Supplied records:
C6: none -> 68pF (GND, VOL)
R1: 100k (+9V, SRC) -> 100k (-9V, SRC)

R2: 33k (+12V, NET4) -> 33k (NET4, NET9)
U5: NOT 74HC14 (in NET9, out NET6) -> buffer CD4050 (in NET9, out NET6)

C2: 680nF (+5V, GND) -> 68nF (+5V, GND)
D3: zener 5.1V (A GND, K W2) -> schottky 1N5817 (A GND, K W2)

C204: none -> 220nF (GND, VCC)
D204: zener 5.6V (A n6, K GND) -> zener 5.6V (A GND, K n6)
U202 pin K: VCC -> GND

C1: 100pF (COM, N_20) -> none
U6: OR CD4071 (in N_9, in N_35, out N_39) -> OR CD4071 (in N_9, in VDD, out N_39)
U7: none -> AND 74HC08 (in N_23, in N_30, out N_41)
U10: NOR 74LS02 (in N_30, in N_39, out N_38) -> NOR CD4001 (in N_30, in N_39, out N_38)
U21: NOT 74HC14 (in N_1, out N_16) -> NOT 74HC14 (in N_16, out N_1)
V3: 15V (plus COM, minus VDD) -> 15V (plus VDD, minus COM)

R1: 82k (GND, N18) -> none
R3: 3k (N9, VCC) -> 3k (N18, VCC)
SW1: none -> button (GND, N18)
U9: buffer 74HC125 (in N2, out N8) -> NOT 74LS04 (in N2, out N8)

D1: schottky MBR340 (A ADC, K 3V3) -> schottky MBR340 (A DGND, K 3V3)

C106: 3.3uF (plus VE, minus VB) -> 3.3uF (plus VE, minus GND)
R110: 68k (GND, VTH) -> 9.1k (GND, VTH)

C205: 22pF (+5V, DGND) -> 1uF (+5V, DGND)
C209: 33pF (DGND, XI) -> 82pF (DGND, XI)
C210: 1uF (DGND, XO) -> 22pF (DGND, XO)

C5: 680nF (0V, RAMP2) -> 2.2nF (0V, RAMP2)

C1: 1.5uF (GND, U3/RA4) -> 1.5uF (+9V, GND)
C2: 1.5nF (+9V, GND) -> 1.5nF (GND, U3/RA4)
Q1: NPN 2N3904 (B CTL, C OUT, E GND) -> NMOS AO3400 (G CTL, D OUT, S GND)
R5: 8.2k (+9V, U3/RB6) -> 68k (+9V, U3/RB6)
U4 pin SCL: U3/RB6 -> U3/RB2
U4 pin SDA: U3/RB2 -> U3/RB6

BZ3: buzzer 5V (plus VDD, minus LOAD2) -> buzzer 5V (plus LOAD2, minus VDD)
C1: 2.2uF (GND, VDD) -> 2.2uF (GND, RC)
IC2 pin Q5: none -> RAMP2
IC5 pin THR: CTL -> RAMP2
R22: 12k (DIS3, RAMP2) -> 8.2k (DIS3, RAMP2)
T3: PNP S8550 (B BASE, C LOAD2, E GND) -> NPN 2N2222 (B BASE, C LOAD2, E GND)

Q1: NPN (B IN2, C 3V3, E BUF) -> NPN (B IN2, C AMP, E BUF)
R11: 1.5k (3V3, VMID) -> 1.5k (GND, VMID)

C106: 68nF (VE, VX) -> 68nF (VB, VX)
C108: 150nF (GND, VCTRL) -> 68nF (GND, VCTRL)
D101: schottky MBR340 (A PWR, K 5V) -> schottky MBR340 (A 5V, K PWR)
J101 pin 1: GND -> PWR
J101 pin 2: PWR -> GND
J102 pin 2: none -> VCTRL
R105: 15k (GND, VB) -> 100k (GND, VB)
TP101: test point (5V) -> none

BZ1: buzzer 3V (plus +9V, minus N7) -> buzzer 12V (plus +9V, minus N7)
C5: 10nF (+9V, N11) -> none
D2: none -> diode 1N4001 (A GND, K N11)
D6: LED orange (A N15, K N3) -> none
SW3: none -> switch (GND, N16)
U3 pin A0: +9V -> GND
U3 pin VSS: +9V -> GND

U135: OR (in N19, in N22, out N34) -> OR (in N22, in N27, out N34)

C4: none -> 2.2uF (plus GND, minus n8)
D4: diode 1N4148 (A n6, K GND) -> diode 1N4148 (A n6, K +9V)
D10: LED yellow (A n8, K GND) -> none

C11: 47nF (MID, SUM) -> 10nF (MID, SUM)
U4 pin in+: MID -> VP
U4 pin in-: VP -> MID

Task:
Transcribe the material so that every line matches the original exactly.

Response below:
C6: none -> 68pF (GND, VOL)
R1: 100k (+9V, SRC) -> 100k (-9V, SRC)

R2: 33k (+12V, NET4) -> 33k (NET4, NET9)
U5: NOT 74HC14 (in NET9, out NET6) -> buffer CD4050 (in NET9, out NET6)

C2: 680nF (+5V, GND) -> 68nF (+5V, GND)
D3: zener 5.1V (A GND, K W2) -> schottky 1N5817 (A GND, K W2)

C204: none -> 220nF (GND, VCC)
D204: zener 5.6V (A n6, K GND) -> zener 5.6V (A GND, K n6)
U202 pin K: VCC -> GND

C1: 100pF (COM, N_20) -> none
U6: OR CD4071 (in N_9, in N_35, out N_39) -> OR CD4071 (in N_9, in VDD, out N_39)
U7: none -> AND 74HC08 (in N_23, in N_30, out N_41)
U10: NOR 74LS02 (in N_30, in N_39, out N_38) -> NOR CD4001 (in N_30, in N_39, out N_38)
U21: NOT 74HC14 (in N_1, out N_16) -> NOT 74HC14 (in N_16, out N_1)
V3: 15V (plus COM, minus VDD) -> 15V (plus VDD, minus COM)

R1: 82k (GND, N18) -> none
R3: 3k (N9, VCC) -> 3k (N18, VCC)
SW1: none -> button (GND, N18)
U9: buffer 74HC125 (in N2, out N8) -> NOT 74LS04 (in N2, out N8)

D1: schottky MBR340 (A ADC, K 3V3) -> schottky MBR340 (A DGND, K 3V3)

C106: 3.3uF (plus VE, minus VB) -> 3.3uF (plus VE, minus GND)
R110: 68k (GND, VTH) -> 9.1k (GND, VTH)

C205: 22pF (+5V, DGND) -> 1uF (+5V, DGND)
C209: 33pF (DGND, XI) -> 82pF (DGND, XI)
C210: 1uF (DGND, XO) -> 22pF (DGND, XO)

C5: 680nF (0V, RAMP2) -> 2.2nF (0V, RAMP2)

C1: 1.5uF (GND, U3/RA4) -> 1.5uF (+9V, GND)
C2: 1.5nF (+9V, GND) -> 1.5nF (GND, U3/RA4)
Q1: NPN 2N3904 (B CTL, C OUT, E GND) -> NMOS AO3400 (G CTL, D OUT, S GND)
R5: 8.2k (+9V, U3/RB6) -> 68k (+9V, U3/RB6)
U4 pin SCL: U3/RB6 -> U3/RB2
U4 pin SDA: U3/RB2 -> U3/RB6

BZ3: buzzer 5V (plus VDD, minus LOAD2) -> buzzer 5V (plus LOAD2, minus VDD)
C1: 2.2uF (GND, VDD) -> 2.2uF (GND, RC)
IC2 pin Q5: none -> RAMP2
IC5 pin THR: CTL -> RAMP2
R22: 12k (DIS3, RAMP2) -> 8.2k (DIS3, RAMP2)
T3: PNP S8550 (B BASE, C LOAD2, E GND) -> NPN 2N2222 (B BASE, C LOAD2, E GND)

Q1: NPN (B IN2, C 3V3, E BUF) -> NPN (B IN2, C AMP, E BUF)
R11: 1.5k (3V3, VMID) -> 1.5k (GND, VMID)

C106: 68nF (VE, VX) -> 68nF (VB, VX)
C108: 150nF (GND, VCTRL) -> 68nF (GND, VCTRL)
D101: schottky MBR340 (A PWR, K 5V) -> schottky MBR340 (A 5V, K PWR)
J101 pin 1: GND -> PWR
J101 pin 2: PWR -> GND
J102 pin 2: none -> VCTRL
R105: 15k (GND, VB) -> 100k (GND, VB)
TP101: test point (5V) -> none

BZ1: buzzer 3V (plus +9V, minus N7) -> buzzer 12V (plus +9V, minus N7)
C5: 10nF (+9V, N11) -> none
D2: none -> diode 1N4001 (A GND, K N11)
D6: LED orange (A N15, K N3) -> none
SW3: none -> switch (GND, N16)
U3 pin A0: +9V -> GND
U3 pin VSS: +9V -> GND

U135: OR (in N19, in N22, out N34) -> OR (in N22, in N27, out N34)

C4: none -> 2.2uF (plus GND, minus n8)
D4: diode 1N4148 (A n6, K GND) -> diode 1N4148 (A n6, K +9V)
D10: LED yellow (A n8, K GND) -> none

C11: 47nF (MID, SUM) -> 10nF (MID, SUM)
U4 pin in+: MID -> VP
U4 pin in-: VP -> MID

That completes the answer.